Try it: Each line at or after the one containing "U2: NOT (in" should be transcribed exactly, up to and including the final line of the data.

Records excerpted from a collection
+++

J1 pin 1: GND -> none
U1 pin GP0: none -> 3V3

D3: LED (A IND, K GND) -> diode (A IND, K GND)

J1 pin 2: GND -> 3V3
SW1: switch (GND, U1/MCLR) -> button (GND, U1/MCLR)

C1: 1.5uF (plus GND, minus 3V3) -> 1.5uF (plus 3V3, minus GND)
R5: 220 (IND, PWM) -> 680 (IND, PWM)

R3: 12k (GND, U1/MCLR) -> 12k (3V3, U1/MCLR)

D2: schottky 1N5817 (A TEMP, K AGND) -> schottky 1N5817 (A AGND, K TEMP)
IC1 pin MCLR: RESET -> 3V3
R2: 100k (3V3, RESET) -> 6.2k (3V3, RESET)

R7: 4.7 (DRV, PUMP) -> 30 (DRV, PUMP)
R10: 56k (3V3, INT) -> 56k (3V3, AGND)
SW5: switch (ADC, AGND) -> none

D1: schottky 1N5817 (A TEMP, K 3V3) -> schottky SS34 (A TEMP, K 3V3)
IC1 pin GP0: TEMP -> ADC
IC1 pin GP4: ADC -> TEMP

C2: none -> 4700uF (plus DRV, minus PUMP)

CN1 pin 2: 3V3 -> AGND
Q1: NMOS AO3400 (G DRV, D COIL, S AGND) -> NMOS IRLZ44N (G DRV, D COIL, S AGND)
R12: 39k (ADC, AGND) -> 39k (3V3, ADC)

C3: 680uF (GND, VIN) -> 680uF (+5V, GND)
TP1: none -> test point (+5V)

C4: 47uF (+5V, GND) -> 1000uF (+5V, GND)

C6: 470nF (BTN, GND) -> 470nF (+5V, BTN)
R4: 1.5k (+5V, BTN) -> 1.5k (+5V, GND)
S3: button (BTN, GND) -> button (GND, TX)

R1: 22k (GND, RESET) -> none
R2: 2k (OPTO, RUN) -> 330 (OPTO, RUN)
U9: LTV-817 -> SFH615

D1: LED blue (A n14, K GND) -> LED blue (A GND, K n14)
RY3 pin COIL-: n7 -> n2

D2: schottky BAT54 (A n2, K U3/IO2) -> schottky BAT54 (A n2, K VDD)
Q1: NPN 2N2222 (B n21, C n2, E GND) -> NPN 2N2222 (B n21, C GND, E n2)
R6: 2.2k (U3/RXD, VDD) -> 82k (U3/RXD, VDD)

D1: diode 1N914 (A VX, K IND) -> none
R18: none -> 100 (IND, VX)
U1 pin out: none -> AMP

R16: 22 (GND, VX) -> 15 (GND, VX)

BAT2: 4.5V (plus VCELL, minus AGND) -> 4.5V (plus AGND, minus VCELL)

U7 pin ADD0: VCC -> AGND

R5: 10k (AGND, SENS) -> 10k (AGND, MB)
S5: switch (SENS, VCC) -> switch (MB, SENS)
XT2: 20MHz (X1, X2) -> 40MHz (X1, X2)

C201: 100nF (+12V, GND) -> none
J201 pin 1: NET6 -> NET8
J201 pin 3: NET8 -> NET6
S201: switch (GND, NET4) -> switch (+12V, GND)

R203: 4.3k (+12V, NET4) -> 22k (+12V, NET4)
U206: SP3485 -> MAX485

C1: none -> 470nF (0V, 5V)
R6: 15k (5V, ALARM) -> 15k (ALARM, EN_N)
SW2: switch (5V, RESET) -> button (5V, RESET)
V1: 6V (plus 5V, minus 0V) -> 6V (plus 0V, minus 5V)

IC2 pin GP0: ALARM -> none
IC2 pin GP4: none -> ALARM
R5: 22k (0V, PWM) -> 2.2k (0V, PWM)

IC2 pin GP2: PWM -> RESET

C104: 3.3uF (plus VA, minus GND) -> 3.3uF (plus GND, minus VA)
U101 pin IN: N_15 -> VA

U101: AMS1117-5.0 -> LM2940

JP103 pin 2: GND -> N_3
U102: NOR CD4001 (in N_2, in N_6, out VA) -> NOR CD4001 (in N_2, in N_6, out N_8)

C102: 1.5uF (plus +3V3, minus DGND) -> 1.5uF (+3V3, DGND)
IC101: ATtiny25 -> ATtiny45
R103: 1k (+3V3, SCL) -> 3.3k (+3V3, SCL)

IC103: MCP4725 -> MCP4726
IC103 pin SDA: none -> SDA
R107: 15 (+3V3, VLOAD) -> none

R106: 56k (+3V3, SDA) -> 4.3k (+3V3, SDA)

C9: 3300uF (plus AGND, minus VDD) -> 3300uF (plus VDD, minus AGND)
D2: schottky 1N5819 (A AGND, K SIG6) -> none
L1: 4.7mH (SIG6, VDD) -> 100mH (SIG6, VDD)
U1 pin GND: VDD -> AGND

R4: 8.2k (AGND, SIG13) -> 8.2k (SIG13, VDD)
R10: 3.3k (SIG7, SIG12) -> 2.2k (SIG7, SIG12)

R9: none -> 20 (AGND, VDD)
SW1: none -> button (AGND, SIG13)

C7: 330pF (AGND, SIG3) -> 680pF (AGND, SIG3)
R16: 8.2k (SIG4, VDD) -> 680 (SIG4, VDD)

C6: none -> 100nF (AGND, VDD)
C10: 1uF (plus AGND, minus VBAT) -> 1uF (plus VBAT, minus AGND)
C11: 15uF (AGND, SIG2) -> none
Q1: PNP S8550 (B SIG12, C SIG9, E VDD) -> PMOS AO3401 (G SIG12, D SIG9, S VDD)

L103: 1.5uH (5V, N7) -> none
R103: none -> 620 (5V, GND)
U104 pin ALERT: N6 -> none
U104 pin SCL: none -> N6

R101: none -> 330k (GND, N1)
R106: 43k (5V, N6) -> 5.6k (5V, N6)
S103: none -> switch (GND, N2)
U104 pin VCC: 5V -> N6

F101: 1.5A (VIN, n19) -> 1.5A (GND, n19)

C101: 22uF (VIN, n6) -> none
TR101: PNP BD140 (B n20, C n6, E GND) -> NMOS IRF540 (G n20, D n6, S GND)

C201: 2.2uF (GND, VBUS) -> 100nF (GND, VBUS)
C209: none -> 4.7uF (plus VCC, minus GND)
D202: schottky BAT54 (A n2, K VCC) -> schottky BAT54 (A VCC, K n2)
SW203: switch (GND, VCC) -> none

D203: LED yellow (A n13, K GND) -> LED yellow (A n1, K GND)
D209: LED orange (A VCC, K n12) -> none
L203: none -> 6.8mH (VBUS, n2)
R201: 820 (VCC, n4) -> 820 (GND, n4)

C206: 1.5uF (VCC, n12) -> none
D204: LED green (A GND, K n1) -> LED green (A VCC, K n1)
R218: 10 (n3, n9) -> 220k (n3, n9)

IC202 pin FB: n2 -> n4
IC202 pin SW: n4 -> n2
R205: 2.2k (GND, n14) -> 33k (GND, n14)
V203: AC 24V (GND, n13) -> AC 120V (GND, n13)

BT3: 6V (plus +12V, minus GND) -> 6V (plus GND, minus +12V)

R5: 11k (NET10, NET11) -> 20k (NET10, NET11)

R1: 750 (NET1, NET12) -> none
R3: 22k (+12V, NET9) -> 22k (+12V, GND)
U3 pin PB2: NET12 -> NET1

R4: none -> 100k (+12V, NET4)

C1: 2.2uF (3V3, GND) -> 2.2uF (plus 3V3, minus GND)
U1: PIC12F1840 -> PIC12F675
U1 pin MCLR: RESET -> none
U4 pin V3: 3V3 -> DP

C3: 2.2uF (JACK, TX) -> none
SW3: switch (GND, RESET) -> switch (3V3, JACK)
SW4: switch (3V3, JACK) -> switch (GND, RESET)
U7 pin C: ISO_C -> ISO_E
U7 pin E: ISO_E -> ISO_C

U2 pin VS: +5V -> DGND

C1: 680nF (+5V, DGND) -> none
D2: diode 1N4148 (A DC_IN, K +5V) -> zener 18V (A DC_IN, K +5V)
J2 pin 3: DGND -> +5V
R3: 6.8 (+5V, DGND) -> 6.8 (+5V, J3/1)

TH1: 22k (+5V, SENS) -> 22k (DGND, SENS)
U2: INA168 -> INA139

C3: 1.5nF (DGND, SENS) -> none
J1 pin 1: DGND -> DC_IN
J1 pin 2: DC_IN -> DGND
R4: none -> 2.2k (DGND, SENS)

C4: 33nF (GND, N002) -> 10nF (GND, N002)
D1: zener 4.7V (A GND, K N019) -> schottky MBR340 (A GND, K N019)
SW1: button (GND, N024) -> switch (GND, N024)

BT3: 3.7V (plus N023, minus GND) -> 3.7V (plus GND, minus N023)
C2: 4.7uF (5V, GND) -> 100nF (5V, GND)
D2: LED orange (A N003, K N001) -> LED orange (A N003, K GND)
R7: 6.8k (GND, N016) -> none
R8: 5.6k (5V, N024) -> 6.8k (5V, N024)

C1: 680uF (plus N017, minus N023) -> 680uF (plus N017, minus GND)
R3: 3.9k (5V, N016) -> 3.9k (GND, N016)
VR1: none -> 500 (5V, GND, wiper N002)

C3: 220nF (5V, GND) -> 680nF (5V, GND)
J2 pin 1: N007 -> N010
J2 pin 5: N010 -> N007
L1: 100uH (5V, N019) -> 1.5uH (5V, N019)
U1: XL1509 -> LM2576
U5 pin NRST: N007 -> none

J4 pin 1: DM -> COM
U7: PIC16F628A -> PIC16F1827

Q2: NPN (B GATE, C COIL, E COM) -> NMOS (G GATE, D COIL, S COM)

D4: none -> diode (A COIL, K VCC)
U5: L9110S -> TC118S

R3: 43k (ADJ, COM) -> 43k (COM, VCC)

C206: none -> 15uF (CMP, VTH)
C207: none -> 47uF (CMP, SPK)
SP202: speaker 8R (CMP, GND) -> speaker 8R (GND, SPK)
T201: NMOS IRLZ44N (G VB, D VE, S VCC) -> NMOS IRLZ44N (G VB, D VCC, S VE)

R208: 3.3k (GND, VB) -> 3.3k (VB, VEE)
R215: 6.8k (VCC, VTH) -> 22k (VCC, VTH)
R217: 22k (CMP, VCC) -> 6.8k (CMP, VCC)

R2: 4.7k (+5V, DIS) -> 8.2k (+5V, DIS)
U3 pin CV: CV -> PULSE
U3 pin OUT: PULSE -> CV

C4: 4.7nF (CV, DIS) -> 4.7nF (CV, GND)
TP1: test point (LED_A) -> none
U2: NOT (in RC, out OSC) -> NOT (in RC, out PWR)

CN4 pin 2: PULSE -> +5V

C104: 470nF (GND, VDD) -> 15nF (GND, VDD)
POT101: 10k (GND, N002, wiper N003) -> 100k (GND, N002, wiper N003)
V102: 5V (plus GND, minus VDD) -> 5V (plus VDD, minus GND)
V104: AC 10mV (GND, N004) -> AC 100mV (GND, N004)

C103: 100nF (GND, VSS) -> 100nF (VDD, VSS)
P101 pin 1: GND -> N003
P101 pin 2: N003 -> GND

+++

Expected answer:
U2: NOT (in RC, out OSC) -> NOT (in RC, out PWR)

CN4 pin 2: PULSE -> +5V

C104: 470nF (GND, VDD) -> 15nF (GND, VDD)
POT101: 10k (GND, N002, wiper N003) -> 100k (GND, N002, wiper N003)
V102: 5V (plus GND, minus VDD) -> 5V (plus VDD, minus GND)
V104: AC 10mV (GND, N004) -> AC 100mV (GND, N004)

C103: 100nF (GND, VSS) -> 100nF (VDD, VSS)
P101 pin 1: GND -> N003
P101 pin 2: N003 -> GND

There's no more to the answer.